Among the lines below, restate word for word only those from the line with "The camera went 75" through the line with "The brown battery", with both end lines kept.

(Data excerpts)
——

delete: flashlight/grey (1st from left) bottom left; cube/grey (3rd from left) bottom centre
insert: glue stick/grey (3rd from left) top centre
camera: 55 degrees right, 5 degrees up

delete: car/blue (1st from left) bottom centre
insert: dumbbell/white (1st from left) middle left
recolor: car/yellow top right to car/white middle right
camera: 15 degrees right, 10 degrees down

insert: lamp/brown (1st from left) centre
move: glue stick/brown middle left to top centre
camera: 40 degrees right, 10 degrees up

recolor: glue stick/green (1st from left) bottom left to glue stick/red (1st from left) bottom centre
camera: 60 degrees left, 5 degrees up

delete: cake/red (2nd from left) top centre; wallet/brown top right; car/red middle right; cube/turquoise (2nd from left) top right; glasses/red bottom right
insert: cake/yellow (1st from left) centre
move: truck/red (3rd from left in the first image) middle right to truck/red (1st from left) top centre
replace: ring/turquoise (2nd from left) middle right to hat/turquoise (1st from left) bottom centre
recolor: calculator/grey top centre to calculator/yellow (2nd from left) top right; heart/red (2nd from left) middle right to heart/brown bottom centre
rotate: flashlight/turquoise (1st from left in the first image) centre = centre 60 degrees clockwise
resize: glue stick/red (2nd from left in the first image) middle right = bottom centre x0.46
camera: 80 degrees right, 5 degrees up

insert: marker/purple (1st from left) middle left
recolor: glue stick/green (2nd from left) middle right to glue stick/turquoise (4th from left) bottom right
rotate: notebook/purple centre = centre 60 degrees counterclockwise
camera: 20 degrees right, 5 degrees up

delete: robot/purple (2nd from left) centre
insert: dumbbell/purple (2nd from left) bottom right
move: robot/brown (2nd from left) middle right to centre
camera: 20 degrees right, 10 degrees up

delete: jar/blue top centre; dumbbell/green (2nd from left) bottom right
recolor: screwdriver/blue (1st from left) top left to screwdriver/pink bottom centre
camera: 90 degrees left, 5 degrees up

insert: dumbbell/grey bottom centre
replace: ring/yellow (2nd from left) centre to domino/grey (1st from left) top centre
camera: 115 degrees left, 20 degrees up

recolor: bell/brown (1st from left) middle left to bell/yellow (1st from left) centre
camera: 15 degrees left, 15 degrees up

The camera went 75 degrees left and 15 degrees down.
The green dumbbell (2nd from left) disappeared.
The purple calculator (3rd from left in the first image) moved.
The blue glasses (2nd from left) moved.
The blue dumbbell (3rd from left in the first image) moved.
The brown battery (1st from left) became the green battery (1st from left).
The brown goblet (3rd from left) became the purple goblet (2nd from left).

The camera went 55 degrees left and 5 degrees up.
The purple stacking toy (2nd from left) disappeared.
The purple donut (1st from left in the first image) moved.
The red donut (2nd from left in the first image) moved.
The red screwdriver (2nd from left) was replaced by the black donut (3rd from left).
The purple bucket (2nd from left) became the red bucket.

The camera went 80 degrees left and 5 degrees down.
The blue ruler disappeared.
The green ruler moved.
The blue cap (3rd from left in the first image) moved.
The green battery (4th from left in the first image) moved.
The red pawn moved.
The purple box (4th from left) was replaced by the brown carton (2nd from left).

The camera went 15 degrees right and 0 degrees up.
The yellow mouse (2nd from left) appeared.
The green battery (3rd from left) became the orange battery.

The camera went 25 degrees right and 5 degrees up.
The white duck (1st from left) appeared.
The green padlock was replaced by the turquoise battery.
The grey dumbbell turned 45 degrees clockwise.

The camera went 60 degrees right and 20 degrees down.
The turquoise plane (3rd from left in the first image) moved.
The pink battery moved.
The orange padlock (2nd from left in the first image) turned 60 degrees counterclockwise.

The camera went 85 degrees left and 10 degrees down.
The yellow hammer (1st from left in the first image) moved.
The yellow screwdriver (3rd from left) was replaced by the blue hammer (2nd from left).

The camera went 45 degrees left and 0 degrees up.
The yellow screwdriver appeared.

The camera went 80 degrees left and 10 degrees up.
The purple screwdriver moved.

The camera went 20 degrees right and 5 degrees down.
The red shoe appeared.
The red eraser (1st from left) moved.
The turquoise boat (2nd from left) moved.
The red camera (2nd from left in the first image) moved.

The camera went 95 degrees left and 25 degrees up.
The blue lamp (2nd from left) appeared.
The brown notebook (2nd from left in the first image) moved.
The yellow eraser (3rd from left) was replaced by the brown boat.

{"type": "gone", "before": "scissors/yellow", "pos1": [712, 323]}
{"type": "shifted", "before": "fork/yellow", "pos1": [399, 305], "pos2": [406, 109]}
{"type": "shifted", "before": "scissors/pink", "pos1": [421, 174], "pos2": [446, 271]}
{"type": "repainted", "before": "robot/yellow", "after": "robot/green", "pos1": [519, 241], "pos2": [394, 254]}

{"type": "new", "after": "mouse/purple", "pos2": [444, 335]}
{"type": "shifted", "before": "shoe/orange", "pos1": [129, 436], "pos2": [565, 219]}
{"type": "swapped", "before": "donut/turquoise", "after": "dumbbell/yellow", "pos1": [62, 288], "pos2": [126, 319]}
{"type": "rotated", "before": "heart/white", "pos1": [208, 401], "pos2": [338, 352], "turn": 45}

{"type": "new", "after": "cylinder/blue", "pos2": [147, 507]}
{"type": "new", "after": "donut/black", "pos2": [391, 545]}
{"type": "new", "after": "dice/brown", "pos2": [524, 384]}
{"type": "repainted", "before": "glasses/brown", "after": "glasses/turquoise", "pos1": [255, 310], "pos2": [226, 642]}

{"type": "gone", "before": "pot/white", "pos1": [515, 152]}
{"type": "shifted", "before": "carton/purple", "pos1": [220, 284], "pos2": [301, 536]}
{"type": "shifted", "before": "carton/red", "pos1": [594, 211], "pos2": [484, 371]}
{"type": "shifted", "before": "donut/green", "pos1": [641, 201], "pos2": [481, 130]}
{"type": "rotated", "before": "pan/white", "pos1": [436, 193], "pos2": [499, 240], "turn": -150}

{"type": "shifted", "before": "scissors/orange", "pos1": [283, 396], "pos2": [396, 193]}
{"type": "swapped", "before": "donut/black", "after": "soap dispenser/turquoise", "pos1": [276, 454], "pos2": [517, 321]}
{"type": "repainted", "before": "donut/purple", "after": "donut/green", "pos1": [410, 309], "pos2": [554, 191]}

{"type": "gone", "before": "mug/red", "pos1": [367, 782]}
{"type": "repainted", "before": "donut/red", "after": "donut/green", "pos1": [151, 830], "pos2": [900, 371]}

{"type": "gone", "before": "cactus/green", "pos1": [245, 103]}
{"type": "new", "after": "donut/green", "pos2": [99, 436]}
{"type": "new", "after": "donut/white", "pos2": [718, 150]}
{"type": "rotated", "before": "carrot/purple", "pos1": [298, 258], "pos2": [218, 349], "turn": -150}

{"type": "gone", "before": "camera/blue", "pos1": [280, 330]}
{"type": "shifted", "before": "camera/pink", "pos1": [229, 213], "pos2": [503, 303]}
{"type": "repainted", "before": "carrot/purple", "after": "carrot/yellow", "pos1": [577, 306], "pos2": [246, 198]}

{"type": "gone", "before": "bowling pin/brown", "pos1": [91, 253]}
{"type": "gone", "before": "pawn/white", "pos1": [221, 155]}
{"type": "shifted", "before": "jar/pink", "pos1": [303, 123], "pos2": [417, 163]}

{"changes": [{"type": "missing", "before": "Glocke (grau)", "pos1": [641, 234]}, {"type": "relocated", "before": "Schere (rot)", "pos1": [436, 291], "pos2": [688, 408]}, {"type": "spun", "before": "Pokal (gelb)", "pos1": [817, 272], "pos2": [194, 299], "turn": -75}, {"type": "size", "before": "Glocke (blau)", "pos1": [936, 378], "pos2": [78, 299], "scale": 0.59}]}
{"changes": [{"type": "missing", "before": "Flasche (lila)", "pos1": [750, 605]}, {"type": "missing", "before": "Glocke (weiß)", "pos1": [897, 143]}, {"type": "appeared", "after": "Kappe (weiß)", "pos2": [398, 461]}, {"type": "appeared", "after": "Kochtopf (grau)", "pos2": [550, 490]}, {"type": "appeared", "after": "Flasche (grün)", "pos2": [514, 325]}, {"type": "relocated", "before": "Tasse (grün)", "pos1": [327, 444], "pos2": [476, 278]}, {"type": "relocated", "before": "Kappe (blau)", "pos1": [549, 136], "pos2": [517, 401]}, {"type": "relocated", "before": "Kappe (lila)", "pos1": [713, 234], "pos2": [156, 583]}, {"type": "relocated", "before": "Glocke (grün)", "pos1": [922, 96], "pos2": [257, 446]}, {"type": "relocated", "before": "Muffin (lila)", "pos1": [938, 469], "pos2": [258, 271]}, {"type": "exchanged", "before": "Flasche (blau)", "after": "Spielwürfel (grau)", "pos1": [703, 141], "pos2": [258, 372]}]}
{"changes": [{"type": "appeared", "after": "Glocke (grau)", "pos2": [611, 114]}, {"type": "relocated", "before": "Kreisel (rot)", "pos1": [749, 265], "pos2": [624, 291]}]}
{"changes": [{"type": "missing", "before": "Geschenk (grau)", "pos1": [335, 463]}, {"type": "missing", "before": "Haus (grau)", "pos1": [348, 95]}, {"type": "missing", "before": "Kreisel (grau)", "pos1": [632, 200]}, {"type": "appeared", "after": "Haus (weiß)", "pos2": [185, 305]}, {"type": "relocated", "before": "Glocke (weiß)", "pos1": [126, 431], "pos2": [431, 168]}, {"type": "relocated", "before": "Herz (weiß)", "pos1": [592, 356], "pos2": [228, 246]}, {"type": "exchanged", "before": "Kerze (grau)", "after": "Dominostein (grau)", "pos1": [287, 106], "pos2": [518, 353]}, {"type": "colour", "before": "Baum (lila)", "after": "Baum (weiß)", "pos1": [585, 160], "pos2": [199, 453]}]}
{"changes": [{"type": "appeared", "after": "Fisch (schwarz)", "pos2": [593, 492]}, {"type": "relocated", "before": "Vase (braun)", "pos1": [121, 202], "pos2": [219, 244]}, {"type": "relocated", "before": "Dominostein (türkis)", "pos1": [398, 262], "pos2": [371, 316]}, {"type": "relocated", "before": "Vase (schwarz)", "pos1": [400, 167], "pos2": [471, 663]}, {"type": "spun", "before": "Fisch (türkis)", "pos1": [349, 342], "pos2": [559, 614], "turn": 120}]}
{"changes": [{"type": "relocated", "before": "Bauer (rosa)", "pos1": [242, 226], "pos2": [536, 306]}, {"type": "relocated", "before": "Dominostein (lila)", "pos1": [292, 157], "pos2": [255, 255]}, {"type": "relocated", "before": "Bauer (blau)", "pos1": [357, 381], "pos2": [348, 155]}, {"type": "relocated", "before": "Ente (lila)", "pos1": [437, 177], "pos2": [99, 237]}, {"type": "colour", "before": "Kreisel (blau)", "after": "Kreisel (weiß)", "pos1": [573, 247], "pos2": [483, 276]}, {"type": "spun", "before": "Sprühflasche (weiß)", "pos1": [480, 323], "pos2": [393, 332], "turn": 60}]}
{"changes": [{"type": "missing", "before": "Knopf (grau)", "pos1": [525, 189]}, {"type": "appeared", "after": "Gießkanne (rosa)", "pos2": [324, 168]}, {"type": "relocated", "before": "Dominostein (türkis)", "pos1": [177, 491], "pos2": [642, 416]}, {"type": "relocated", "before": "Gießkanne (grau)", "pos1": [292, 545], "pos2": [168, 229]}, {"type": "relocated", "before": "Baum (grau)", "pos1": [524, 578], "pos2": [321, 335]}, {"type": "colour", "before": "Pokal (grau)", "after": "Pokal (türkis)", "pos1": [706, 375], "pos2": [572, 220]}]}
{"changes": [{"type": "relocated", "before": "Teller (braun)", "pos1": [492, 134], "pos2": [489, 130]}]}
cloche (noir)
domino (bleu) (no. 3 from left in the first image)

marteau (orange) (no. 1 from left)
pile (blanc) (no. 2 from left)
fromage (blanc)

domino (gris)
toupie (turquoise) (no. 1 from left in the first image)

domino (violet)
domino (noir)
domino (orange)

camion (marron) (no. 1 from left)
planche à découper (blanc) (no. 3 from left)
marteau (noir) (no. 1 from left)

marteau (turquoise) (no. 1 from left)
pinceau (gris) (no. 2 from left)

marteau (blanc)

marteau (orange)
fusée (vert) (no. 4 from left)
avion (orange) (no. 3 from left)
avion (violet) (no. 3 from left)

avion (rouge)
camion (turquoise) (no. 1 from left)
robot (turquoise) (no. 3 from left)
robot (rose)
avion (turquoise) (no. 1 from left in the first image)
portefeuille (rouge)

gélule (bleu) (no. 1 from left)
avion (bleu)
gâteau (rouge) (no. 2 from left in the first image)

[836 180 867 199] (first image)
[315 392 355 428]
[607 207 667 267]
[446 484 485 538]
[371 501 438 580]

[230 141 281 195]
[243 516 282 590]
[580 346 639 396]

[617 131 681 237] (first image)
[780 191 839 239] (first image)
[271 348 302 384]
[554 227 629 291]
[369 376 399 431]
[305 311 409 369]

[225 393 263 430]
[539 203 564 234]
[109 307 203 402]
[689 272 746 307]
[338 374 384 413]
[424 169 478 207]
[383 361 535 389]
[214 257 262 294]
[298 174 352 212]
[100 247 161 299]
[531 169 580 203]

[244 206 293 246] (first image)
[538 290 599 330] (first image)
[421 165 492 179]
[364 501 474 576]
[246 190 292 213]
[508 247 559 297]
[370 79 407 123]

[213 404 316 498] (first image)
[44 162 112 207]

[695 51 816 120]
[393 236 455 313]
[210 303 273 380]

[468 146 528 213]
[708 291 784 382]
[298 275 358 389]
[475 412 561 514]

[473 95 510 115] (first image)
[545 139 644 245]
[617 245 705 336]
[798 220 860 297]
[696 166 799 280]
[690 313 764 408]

——

Completed exercise:
The camera went 75 degrees left and 15 degrees down.
The green dumbbell (2nd from left) disappeared.
The purple calculator (3rd from left in the first image) moved.
The blue glasses (2nd from left) moved.
The blue dumbbell (3rd from left in the first image) moved.
The brown battery (1st from left) became the green battery (1st from left).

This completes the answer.